BEGIN

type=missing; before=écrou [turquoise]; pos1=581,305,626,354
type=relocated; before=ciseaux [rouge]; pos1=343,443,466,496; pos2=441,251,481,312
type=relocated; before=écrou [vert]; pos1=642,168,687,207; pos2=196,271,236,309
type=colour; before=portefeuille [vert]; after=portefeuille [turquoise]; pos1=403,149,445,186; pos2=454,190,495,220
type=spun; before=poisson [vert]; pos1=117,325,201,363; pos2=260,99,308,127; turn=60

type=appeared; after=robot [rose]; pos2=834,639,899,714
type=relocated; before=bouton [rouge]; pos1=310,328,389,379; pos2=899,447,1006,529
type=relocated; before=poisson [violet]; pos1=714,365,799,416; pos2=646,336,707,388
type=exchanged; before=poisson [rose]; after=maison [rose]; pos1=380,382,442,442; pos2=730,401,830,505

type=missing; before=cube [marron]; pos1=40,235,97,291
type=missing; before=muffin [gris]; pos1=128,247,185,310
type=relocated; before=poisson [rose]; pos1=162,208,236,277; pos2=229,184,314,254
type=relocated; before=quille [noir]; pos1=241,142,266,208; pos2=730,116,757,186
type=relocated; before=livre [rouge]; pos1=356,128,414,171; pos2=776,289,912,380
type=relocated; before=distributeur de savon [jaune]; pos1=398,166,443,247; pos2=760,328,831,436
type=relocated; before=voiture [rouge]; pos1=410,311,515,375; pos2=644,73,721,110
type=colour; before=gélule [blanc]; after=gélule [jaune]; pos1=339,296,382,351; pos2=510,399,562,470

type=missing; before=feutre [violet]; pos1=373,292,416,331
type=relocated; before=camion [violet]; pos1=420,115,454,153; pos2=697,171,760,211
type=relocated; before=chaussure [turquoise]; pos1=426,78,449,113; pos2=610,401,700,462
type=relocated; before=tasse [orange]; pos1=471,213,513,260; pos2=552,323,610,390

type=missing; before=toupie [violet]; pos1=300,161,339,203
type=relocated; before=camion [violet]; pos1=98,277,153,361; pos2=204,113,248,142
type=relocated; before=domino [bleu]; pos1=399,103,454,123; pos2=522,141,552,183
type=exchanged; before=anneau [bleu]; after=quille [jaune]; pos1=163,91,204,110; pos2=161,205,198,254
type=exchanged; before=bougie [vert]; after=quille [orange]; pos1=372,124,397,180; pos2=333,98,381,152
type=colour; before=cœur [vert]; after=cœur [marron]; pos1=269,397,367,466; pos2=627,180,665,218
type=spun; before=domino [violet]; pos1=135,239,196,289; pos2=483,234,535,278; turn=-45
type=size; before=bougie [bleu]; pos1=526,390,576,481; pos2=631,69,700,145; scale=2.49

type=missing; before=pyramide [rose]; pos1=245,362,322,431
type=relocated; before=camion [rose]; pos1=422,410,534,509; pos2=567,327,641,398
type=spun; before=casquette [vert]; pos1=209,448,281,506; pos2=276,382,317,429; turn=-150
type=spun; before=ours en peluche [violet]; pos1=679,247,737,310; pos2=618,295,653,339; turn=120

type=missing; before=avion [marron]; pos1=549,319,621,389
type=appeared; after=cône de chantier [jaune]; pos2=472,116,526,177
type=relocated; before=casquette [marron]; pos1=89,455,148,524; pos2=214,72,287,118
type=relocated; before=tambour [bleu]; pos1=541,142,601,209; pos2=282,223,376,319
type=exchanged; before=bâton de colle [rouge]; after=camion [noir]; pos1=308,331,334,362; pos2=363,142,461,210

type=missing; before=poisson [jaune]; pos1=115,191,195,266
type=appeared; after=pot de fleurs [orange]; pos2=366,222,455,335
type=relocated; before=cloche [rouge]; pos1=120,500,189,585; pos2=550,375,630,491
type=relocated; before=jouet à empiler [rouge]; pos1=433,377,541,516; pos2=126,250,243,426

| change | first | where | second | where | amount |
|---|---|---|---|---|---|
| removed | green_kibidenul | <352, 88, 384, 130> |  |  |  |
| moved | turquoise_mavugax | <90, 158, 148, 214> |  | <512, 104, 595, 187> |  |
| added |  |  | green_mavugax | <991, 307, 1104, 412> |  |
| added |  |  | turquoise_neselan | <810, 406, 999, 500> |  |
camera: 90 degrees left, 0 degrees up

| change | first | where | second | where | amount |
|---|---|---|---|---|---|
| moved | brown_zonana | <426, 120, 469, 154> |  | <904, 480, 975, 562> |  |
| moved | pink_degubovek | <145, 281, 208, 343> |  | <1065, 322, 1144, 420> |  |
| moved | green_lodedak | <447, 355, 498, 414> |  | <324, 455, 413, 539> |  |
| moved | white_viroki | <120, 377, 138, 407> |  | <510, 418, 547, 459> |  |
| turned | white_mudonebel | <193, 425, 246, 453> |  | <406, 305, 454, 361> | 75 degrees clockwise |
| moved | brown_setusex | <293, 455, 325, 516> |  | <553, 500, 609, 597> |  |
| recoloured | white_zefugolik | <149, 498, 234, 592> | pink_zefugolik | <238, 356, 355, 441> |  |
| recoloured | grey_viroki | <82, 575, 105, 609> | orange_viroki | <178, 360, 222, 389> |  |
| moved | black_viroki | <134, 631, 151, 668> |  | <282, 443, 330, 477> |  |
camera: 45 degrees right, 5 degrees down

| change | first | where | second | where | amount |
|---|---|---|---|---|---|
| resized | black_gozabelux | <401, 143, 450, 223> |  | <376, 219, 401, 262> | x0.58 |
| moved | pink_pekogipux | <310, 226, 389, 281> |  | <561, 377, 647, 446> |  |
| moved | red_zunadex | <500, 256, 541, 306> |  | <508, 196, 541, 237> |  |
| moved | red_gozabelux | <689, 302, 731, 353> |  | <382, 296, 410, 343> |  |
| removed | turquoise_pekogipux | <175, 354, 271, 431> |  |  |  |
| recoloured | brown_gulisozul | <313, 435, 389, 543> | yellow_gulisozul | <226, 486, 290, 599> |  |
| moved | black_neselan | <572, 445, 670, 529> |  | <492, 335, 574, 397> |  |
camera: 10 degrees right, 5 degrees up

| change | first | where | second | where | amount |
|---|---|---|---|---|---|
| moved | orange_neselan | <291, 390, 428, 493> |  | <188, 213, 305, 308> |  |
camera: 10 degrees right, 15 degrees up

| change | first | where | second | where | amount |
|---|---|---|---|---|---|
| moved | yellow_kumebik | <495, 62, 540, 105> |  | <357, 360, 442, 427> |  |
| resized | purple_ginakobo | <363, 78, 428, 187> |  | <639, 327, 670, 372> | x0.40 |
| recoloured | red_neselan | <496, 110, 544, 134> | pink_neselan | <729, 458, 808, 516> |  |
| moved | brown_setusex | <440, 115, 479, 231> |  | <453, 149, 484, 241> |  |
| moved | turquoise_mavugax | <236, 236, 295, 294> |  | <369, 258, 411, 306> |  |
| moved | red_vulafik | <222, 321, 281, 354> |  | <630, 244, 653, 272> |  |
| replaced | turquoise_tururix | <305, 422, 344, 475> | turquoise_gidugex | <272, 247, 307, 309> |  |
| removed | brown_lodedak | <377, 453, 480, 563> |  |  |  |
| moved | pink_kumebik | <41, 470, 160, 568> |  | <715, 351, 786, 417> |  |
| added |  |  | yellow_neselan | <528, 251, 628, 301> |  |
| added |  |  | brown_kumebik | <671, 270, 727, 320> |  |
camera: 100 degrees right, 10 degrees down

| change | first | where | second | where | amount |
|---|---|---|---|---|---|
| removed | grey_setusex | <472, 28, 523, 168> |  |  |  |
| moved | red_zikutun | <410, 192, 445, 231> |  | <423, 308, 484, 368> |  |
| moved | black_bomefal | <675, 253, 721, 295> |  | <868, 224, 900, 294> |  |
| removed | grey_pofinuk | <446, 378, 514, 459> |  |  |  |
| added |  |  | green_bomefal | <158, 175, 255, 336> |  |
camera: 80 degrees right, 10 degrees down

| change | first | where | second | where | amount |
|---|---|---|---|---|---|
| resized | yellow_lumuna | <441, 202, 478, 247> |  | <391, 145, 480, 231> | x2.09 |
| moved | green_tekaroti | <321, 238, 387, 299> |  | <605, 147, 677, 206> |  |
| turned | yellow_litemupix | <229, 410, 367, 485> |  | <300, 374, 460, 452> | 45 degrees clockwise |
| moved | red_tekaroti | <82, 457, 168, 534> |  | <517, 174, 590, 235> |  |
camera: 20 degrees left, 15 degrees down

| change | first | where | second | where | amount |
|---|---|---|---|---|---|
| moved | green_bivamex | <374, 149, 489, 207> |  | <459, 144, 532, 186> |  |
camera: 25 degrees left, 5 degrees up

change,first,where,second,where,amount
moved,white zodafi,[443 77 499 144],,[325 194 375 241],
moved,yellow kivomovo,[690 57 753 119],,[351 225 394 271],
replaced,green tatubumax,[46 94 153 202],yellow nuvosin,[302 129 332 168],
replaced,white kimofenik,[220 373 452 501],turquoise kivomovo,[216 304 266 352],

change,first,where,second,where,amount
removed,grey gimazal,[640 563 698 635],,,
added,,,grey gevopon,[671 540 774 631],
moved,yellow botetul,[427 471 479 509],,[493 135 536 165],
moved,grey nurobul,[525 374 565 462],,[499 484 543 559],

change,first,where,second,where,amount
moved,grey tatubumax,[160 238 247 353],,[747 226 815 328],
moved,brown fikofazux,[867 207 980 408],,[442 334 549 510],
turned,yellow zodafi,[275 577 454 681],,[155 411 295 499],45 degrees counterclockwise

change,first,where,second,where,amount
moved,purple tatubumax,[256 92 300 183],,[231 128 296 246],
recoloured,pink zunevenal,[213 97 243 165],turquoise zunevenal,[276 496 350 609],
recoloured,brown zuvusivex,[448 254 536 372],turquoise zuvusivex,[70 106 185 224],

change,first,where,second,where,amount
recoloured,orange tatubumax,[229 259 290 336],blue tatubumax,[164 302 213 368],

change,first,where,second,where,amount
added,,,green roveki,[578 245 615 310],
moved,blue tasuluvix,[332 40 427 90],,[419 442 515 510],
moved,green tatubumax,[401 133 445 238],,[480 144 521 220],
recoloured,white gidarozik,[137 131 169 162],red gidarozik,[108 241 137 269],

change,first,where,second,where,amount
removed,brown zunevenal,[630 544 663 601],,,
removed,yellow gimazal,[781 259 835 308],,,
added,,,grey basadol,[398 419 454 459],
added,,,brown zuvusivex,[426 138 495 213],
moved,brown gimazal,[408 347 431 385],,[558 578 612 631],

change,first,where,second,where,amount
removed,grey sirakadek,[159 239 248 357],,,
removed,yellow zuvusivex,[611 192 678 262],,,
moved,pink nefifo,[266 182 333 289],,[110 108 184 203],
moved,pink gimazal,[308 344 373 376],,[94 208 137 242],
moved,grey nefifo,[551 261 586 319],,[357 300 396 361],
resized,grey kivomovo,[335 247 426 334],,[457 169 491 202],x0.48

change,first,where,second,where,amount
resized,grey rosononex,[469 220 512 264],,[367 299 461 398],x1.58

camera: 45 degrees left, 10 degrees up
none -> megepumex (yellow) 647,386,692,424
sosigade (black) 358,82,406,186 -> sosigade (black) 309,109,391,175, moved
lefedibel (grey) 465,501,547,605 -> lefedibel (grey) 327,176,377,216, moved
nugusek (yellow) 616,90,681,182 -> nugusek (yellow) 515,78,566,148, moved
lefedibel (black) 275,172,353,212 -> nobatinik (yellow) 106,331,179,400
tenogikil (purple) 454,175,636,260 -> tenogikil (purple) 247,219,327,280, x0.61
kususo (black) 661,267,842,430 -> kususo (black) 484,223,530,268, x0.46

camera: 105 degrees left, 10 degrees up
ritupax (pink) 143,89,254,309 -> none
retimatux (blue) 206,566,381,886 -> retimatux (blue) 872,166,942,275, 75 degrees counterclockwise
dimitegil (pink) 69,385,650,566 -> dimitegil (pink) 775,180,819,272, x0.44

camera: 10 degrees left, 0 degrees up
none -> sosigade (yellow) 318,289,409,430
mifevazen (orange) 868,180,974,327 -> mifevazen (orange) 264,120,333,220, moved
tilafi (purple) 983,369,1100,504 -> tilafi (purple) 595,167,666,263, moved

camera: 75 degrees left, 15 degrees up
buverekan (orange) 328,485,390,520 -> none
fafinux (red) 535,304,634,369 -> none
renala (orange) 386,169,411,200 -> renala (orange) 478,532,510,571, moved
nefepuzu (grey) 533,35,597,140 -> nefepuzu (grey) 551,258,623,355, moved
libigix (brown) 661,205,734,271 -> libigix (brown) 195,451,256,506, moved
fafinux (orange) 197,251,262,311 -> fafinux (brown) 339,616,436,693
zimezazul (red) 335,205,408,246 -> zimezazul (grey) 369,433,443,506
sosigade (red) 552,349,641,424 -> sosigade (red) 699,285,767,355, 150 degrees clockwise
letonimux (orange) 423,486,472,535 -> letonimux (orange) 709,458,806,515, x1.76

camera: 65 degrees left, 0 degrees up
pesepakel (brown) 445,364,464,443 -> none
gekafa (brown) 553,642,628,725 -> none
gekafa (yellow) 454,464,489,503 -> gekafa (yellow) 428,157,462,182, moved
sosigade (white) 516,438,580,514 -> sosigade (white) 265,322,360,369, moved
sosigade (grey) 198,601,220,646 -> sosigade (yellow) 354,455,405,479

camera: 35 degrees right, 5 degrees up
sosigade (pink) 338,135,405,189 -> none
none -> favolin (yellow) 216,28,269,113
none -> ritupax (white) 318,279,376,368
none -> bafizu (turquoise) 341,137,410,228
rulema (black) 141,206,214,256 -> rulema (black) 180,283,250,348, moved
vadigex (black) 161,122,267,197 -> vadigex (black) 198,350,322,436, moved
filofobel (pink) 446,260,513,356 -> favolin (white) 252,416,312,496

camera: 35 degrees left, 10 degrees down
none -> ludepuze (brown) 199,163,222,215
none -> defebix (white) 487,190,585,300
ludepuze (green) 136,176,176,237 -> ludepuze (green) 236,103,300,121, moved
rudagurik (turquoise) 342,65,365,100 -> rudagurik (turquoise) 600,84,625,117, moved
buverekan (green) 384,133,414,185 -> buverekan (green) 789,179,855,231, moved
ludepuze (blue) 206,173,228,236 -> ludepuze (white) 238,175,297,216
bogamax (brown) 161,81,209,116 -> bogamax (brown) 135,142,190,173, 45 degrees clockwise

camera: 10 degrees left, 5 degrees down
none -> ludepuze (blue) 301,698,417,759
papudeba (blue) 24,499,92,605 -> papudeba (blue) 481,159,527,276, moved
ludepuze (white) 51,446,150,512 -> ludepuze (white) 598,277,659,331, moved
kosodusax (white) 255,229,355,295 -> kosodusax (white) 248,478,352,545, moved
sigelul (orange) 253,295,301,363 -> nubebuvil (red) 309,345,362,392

END

**DESCRIPTION OF THE TASK**
The lines needed are the ones from the first line of the entries through the line that contains "type=colour; before=portefeuille [vert];", given again without any change.

**ANSWER AREA**
type=missing; before=écrou [turquoise]; pos1=581,305,626,354
type=relocated; before=ciseaux [rouge]; pos1=343,443,466,496; pos2=441,251,481,312
type=relocated; before=écrou [vert]; pos1=642,168,687,207; pos2=196,271,236,309
type=colour; before=portefeuille [vert]; after=portefeuille [turquoise]; pos1=403,149,445,186; pos2=454,190,495,220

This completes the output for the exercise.